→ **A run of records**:
####

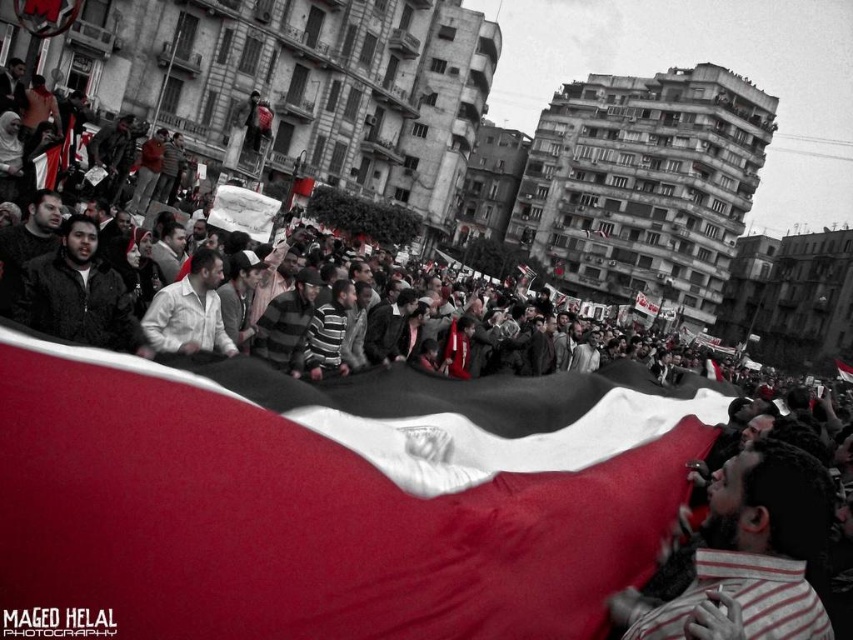
Does striped shirt at lower right appear over white matte shirt at center?

Actually, striped shirt at lower right is below white matte shirt at center.

Consider the image. Is striped shirt at lower right to the left of white matte shirt at center from the viewer's perspective?

In fact, striped shirt at lower right is to the right of white matte shirt at center.

Which is in front, point (737, 518) or point (213, 259)?

Point (737, 518)

Identify the location of striped shirt at lower right. Image resolution: width=853 pixels, height=640 pixels. (751, 554).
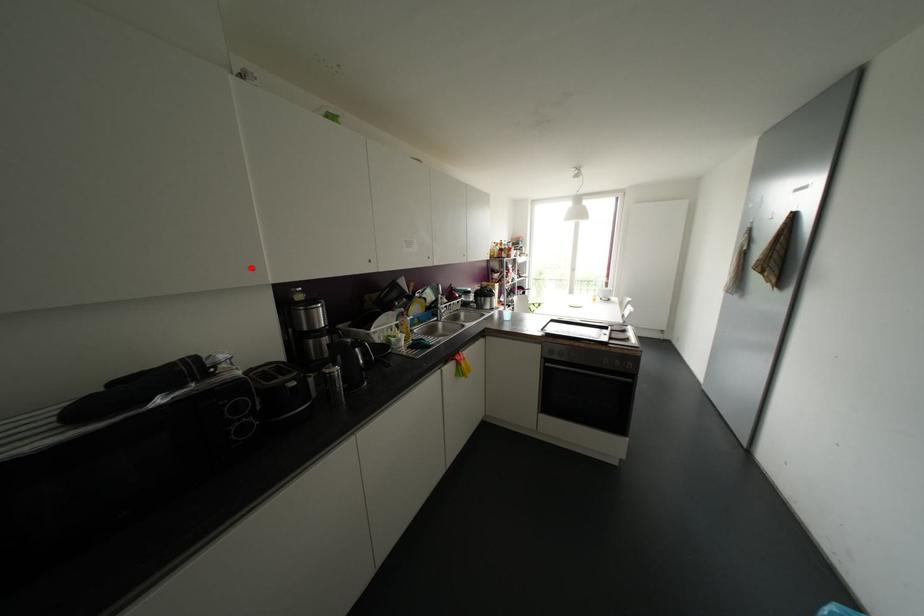
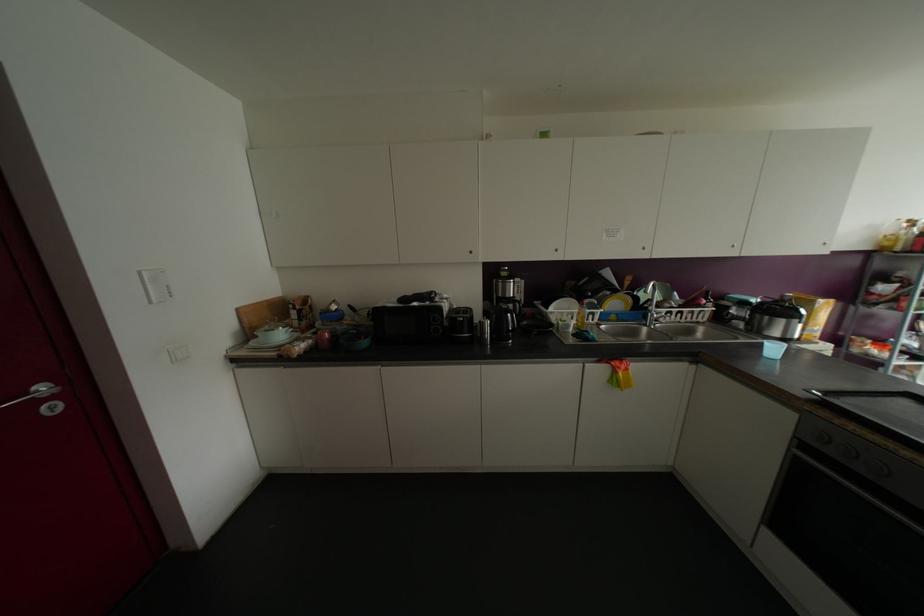
Where in the second image is the point corresponding to the highlighted location from the first image?

(469, 252)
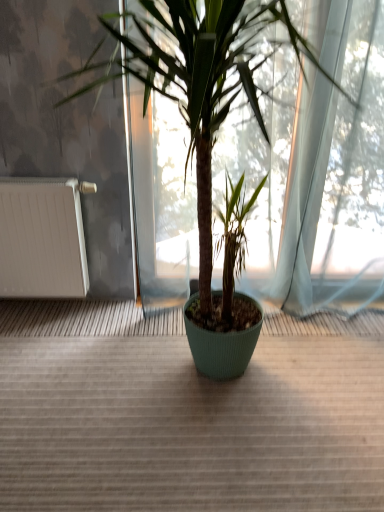
You are a GUI agent. You are given a task and a screenshot of the screen. Output one action in this format:
    pyautogui.click(x=<x>, y=<y>)
    Task: Click on the free location to the left of green ribbed pot at center
    The image size is (384, 512).
    Given the screenshot: What is the action you would take?
    pyautogui.click(x=49, y=368)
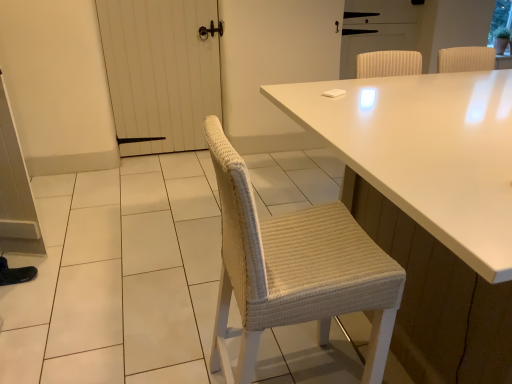
Question: From a real-world perspective, relative to white ribbed screen door at upper center, acting as the 1th screen door starting from the right, is white wooden door at left, the first screen door in the left-to-right sequence, vertically above or below?

Choices:
 (A) below
 (B) above

Answer: (A)

Question: Is white wooden door at left, arranged as the 2th screen door when viewed from the right, wider or thinner than white ribbed screen door at upper center, the 2th screen door positioned from the left?

Choices:
 (A) wide
 (B) thin

Answer: (A)

Question: Estimate the real-world distances between objects in this image. Which object is farther from the white wooden door at left, the first screen door in the left-to-right sequence?

Choices:
 (A) white glossy table at center
 (B) white ribbed screen door at upper center, the 2th screen door positioned from the left

Answer: (A)

Question: Which object is positioned farthest from the white ribbed screen door at upper center, the 2th screen door positioned from the left?

Choices:
 (A) white glossy table at center
 (B) white wooden door at left, the first screen door in the left-to-right sequence

Answer: (A)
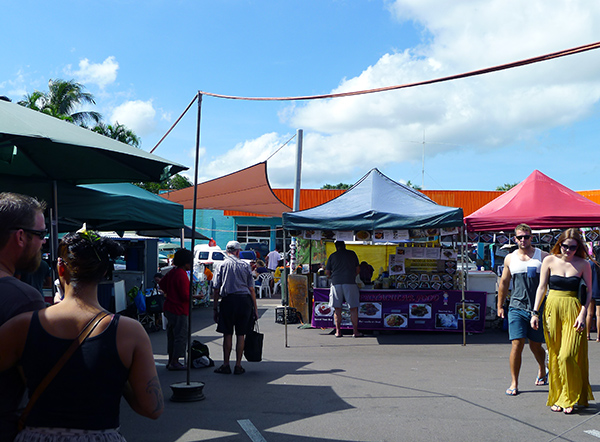
Where is `booth`? booth is located at coordinates (391, 311).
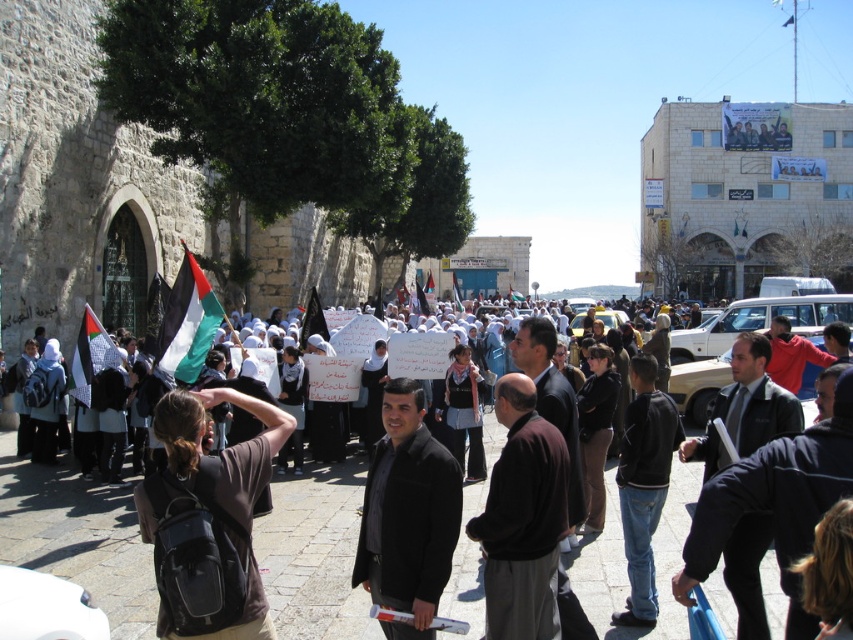
Question: Which point is closer to the camera?

Choices:
 (A) (691, 572)
 (B) (490, 580)
 (C) (94, 353)
 (D) (187, 292)

Answer: (A)

Question: Among these objects, which one is nearest to the camera?

Choices:
 (A) dark suit at center
 (B) black and white flag at center

Answer: (A)

Question: Is dark suit at center smaller than black and white flag at center?

Choices:
 (A) yes
 (B) no

Answer: (A)

Question: Which is farther from the red cotton shirt at center?

Choices:
 (A) black matte jacket at center
 (B) black and white flag at left
 (C) brown matte jacket at center

Answer: (B)

Question: Considering the relative positions of brown matte jacket at center and black and white flag at center in the image provided, where is brown matte jacket at center located with respect to black and white flag at center?

Choices:
 (A) above
 (B) below

Answer: (B)

Question: Does black matte jacket at center have a greater width compared to brown matte jacket at center?

Choices:
 (A) yes
 (B) no

Answer: (A)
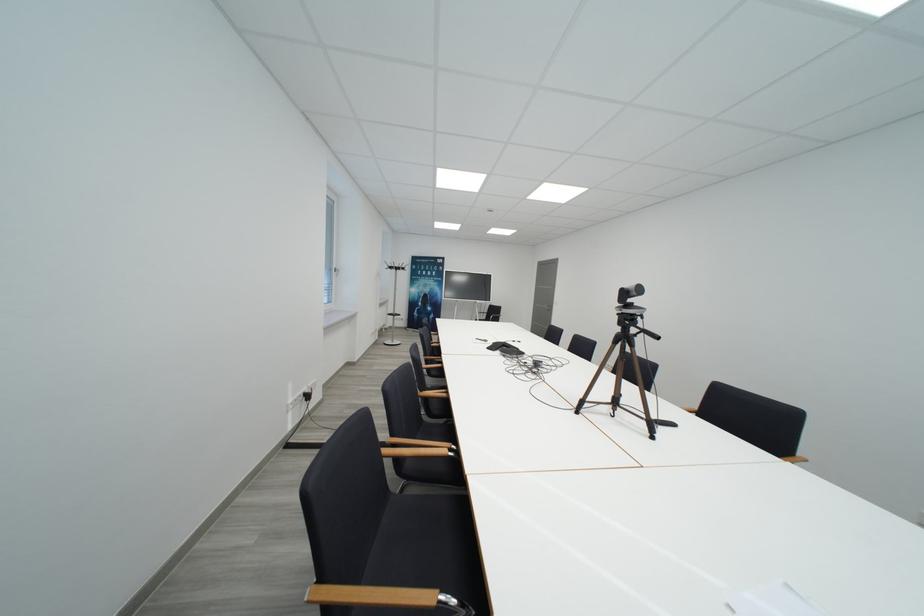
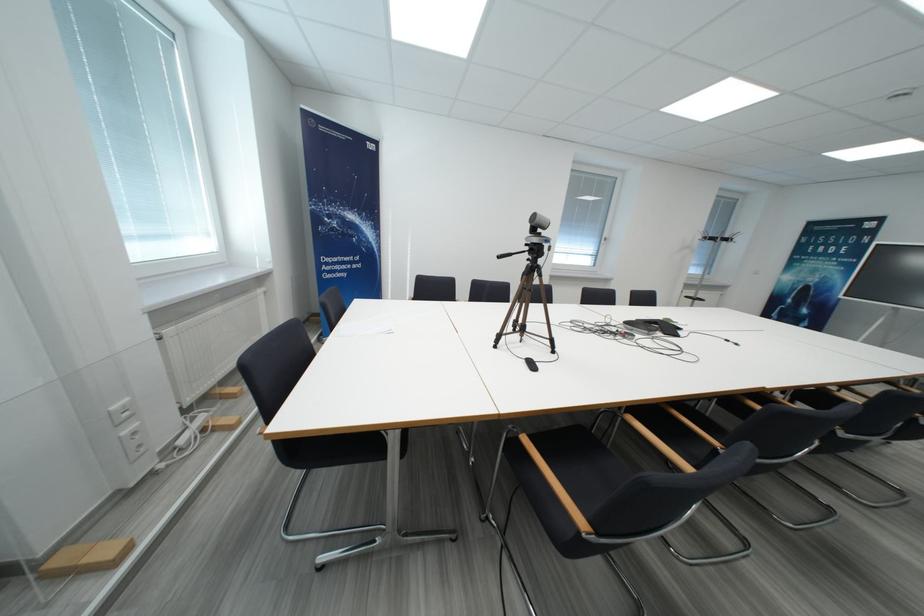
Question: I am providing you with two images of the same scene from different viewpoints. Which of the following objects are not visible in image2?

Choices:
 (A) wooden chair armrest
 (B) black chair sitting surface
 (C) black remote control
 (D) dishwasher control dial

Answer: (B)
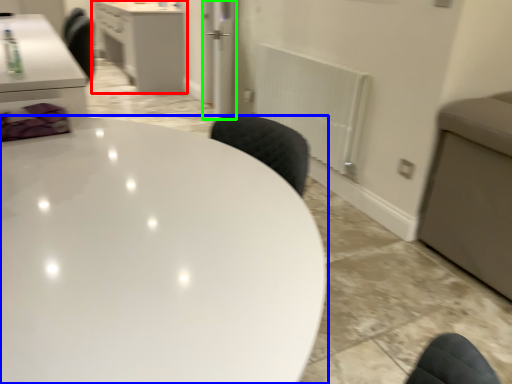
Question: Estimate the real-world distances between objects in this image. Which object is farther from cabinetry (highlighted by a red box), table (highlighted by a blue box) or glass door (highlighted by a green box)?

Choices:
 (A) table
 (B) glass door

Answer: (A)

####

→ **WORK TO BE COMPLETED**: Rewrite the records above with "striped shirt" switched to "plaid shirt" everywhere it occurs and nothing else changed. Leave the pictures out.

→ **RESPONSE TO THE EXERCISE**:
Does plaid shirt at lower right appear over white matte shirt at center?

Actually, plaid shirt at lower right is below white matte shirt at center.

Consider the image. Is plaid shirt at lower right to the left of white matte shirt at center from the viewer's perspective?

In fact, plaid shirt at lower right is to the right of white matte shirt at center.

Which is in front, point (737, 518) or point (213, 259)?

Point (737, 518)

Identify the location of plaid shirt at lower right. Image resolution: width=853 pixels, height=640 pixels. (751, 554).
Where in the second image is the point corresponding to the highlighted location from the first image?

(469, 252)
You are a GUI agent. You are given a task and a screenshot of the screen. Output one action in this format:
    pyautogui.click(x=<x>, y=<y>)
    Task: Click on the free location to the left of green ribbed pot at center
    The image size is (384, 512).
    Given the screenshot: What is the action you would take?
    pyautogui.click(x=49, y=368)
Question: From a real-world perspective, relative to white ribbed screen door at upper center, acting as the 1th screen door starting from the right, is white wooden door at left, the first screen door in the left-to-right sequence, vertically above or below?

Choices:
 (A) below
 (B) above

Answer: (A)

Question: Is white wooden door at left, arranged as the 2th screen door when viewed from the right, wider or thinner than white ribbed screen door at upper center, the 2th screen door positioned from the left?

Choices:
 (A) wide
 (B) thin

Answer: (A)

Question: Estimate the real-world distances between objects in this image. Which object is farther from the white wooden door at left, the first screen door in the left-to-right sequence?

Choices:
 (A) white glossy table at center
 (B) white ribbed screen door at upper center, the 2th screen door positioned from the left

Answer: (A)

Question: Which object is positioned farthest from the white ribbed screen door at upper center, the 2th screen door positioned from the left?

Choices:
 (A) white glossy table at center
 (B) white wooden door at left, the first screen door in the left-to-right sequence

Answer: (A)
Where is `booth`? booth is located at coordinates (391, 311).
Question: Which point is closer to the camera?

Choices:
 (A) (691, 572)
 (B) (490, 580)
 (C) (94, 353)
 (D) (187, 292)

Answer: (A)

Question: Among these objects, which one is nearest to the camera?

Choices:
 (A) dark suit at center
 (B) black and white flag at center

Answer: (A)

Question: Is dark suit at center smaller than black and white flag at center?

Choices:
 (A) yes
 (B) no

Answer: (A)

Question: Which is farther from the red cotton shirt at center?

Choices:
 (A) black matte jacket at center
 (B) black and white flag at left
 (C) brown matte jacket at center

Answer: (B)

Question: Considering the relative positions of brown matte jacket at center and black and white flag at center in the image provided, where is brown matte jacket at center located with respect to black and white flag at center?

Choices:
 (A) above
 (B) below

Answer: (B)

Question: Does black matte jacket at center have a greater width compared to brown matte jacket at center?

Choices:
 (A) yes
 (B) no

Answer: (A)
Question: I am providing you with two images of the same scene from different viewpoints. Which of the following objects are not visible in image2?

Choices:
 (A) wooden chair armrest
 (B) black chair sitting surface
 (C) black remote control
 (D) dishwasher control dial

Answer: (B)
Question: Estimate the real-world distances between objects in this image. Which object is farther from cabinetry (highlighted by a red box), table (highlighted by a blue box) or glass door (highlighted by a green box)?

Choices:
 (A) table
 (B) glass door

Answer: (A)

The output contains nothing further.